● Record set:
====================

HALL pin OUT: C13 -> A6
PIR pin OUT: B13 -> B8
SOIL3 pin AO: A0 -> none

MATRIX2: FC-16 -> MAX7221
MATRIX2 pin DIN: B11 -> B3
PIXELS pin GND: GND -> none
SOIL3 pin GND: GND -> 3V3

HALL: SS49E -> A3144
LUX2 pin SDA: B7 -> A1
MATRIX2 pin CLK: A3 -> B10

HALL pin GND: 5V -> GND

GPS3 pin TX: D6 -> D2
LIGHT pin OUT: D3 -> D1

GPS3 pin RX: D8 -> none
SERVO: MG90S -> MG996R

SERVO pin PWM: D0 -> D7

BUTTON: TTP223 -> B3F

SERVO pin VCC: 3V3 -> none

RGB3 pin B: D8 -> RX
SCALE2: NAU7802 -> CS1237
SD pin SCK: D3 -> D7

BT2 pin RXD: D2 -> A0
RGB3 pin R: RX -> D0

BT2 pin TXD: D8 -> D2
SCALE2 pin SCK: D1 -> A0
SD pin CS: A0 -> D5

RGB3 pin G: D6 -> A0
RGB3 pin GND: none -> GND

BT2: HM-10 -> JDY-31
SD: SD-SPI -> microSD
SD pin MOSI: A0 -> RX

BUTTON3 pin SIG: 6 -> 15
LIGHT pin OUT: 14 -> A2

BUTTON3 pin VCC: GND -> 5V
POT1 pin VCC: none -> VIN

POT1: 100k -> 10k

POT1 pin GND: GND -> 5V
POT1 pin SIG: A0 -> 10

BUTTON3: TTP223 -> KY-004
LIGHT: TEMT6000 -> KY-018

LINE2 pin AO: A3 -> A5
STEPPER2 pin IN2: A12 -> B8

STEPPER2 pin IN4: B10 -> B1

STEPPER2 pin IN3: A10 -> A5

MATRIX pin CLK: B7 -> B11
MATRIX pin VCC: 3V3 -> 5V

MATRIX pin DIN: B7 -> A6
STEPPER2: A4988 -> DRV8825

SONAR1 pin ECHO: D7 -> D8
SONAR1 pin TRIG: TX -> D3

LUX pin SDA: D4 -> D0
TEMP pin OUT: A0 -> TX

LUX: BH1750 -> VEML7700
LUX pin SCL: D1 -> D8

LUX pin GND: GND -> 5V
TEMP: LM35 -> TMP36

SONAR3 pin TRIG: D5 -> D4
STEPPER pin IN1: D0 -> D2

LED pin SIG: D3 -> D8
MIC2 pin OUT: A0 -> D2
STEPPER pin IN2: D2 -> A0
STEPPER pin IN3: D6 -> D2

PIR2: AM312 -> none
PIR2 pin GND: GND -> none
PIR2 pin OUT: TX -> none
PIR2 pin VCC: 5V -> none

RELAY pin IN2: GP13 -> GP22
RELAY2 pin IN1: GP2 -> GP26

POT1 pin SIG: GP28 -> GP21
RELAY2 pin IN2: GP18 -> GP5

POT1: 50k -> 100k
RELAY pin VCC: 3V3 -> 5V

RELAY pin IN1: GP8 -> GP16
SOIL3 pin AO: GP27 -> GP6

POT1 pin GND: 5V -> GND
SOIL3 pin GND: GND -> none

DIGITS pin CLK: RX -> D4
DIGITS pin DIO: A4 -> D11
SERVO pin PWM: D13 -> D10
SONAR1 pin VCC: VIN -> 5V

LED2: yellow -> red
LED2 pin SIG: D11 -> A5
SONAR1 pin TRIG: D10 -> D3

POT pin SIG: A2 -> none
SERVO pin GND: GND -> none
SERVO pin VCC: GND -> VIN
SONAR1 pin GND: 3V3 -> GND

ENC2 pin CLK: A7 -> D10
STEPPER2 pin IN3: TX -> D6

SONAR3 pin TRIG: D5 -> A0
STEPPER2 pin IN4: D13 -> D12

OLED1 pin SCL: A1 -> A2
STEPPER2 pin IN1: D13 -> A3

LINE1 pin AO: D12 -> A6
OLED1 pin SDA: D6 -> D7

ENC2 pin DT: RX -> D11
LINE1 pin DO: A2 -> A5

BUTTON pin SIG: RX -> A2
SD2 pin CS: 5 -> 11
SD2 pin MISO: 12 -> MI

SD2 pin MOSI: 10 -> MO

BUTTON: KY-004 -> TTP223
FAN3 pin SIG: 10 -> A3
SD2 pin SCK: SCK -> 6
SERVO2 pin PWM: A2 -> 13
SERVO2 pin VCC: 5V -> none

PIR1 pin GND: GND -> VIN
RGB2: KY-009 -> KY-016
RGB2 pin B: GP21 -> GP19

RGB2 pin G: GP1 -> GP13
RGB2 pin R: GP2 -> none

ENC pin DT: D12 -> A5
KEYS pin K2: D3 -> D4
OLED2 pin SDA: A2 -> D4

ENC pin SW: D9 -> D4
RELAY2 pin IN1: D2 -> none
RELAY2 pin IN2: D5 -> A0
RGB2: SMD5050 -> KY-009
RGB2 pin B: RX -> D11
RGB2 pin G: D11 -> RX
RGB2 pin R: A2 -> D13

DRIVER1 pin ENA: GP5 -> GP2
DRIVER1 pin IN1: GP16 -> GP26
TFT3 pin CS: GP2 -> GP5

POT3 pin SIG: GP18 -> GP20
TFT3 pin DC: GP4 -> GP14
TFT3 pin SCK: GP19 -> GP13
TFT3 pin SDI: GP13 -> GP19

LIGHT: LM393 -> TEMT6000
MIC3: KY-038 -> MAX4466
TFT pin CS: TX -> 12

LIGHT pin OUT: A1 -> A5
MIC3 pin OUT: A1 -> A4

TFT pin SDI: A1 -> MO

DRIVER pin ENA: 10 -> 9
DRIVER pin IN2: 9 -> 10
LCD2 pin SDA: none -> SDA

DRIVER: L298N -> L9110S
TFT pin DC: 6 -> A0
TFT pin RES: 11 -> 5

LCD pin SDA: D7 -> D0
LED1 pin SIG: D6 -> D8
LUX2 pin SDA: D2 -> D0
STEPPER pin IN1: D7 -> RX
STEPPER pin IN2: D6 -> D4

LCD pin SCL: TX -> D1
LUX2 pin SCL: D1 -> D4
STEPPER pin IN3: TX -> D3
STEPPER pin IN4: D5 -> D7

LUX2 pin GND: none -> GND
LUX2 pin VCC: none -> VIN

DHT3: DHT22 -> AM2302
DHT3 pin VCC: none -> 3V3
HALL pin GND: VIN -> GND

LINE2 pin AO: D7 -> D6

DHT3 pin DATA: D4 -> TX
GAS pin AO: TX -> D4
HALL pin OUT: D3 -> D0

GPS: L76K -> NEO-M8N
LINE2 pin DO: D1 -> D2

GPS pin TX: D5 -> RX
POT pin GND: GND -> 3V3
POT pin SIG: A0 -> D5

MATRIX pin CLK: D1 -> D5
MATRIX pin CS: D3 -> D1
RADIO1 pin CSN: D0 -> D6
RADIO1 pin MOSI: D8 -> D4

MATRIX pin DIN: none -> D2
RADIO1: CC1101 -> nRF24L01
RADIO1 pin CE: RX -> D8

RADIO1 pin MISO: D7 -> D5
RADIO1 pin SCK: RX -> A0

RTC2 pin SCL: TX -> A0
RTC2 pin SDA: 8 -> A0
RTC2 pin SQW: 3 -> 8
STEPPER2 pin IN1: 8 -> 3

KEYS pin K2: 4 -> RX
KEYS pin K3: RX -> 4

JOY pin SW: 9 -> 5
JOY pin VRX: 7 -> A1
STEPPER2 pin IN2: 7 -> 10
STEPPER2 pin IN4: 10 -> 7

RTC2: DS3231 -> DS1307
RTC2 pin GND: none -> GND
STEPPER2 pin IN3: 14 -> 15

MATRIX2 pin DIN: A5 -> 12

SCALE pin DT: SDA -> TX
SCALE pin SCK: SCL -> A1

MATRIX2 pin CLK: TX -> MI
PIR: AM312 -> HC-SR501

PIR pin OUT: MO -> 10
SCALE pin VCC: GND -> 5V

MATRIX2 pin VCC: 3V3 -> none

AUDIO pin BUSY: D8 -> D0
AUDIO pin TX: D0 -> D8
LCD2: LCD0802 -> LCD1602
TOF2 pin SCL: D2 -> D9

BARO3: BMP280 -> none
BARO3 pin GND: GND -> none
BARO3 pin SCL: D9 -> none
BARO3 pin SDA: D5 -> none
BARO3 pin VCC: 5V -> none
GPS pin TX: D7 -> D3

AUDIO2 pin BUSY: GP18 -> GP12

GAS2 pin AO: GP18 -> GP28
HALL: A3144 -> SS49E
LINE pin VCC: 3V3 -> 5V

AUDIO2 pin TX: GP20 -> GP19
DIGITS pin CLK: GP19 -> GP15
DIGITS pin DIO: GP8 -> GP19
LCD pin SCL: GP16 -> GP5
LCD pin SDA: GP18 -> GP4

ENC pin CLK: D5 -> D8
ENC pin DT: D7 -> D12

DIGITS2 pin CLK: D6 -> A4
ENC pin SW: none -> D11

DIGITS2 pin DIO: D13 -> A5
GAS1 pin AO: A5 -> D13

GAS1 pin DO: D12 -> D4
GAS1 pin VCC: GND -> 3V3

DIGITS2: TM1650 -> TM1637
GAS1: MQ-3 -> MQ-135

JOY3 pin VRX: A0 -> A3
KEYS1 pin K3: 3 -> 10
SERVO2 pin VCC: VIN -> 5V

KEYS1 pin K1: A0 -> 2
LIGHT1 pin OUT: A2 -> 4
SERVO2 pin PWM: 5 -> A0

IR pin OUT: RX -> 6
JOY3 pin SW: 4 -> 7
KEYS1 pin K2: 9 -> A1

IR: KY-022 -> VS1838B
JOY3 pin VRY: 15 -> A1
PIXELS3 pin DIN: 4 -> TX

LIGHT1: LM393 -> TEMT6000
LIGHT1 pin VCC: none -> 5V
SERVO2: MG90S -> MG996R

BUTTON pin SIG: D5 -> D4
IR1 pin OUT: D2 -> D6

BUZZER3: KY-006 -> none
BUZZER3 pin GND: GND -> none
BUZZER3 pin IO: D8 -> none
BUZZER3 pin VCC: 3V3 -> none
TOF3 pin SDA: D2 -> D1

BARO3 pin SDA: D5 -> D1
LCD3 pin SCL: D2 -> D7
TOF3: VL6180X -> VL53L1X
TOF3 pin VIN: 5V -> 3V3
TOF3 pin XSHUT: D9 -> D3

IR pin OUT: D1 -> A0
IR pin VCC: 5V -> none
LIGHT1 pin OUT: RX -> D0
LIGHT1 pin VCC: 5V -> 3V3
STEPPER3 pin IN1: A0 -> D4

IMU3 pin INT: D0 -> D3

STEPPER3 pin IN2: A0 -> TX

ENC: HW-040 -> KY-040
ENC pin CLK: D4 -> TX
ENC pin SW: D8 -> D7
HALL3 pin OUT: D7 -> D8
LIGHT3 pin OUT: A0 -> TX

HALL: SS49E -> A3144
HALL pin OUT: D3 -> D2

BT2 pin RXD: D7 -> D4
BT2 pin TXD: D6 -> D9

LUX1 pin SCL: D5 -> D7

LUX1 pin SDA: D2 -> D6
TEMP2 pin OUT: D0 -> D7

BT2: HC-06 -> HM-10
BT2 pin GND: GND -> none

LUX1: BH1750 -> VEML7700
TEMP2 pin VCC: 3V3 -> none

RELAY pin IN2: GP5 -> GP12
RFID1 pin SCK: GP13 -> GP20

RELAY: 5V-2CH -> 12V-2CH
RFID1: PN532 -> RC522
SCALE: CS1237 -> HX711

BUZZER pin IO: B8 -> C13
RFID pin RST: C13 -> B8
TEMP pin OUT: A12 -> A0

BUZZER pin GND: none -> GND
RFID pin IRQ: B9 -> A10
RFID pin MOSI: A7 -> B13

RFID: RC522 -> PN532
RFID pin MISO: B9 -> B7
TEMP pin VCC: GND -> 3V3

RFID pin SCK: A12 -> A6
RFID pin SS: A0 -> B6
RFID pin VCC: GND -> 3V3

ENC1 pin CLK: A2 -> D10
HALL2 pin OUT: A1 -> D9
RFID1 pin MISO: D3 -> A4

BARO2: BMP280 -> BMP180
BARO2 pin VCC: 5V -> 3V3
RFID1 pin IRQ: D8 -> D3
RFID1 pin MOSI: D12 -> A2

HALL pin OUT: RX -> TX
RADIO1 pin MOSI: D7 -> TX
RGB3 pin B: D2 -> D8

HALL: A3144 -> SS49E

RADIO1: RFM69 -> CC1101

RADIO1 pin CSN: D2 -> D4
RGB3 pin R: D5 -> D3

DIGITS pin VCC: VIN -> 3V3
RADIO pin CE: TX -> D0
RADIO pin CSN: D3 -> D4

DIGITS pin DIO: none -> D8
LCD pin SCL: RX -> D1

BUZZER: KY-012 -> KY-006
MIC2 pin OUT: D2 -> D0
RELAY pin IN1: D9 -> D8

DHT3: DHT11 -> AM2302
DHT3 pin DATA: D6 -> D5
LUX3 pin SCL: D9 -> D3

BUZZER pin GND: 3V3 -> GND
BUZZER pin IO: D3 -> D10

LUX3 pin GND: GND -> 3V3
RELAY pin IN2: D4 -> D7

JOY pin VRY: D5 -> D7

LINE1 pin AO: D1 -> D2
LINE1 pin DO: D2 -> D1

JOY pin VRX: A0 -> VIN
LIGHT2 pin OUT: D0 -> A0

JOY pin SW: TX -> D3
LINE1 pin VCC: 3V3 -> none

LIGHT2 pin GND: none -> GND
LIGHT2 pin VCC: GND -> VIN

====================

● Work task: From the data above, return every line from the line that has "DRIVER pin IN2: 9 -> 10" up to and including the line that has "MATRIX pin CLK: D1 -> D5", exactly.

● Output for this task:
DRIVER pin IN2: 9 -> 10
LCD2 pin SDA: none -> SDA

DRIVER: L298N -> L9110S
TFT pin DC: 6 -> A0
TFT pin RES: 11 -> 5

LCD pin SDA: D7 -> D0
LED1 pin SIG: D6 -> D8
LUX2 pin SDA: D2 -> D0
STEPPER pin IN1: D7 -> RX
STEPPER pin IN2: D6 -> D4

LCD pin SCL: TX -> D1
LUX2 pin SCL: D1 -> D4
STEPPER pin IN3: TX -> D3
STEPPER pin IN4: D5 -> D7

LUX2 pin GND: none -> GND
LUX2 pin VCC: none -> VIN

DHT3: DHT22 -> AM2302
DHT3 pin VCC: none -> 3V3
HALL pin GND: VIN -> GND

LINE2 pin AO: D7 -> D6

DHT3 pin DATA: D4 -> TX
GAS pin AO: TX -> D4
HALL pin OUT: D3 -> D0

GPS: L76K -> NEO-M8N
LINE2 pin DO: D1 -> D2

GPS pin TX: D5 -> RX
POT pin GND: GND -> 3V3
POT pin SIG: A0 -> D5

MATRIX pin CLK: D1 -> D5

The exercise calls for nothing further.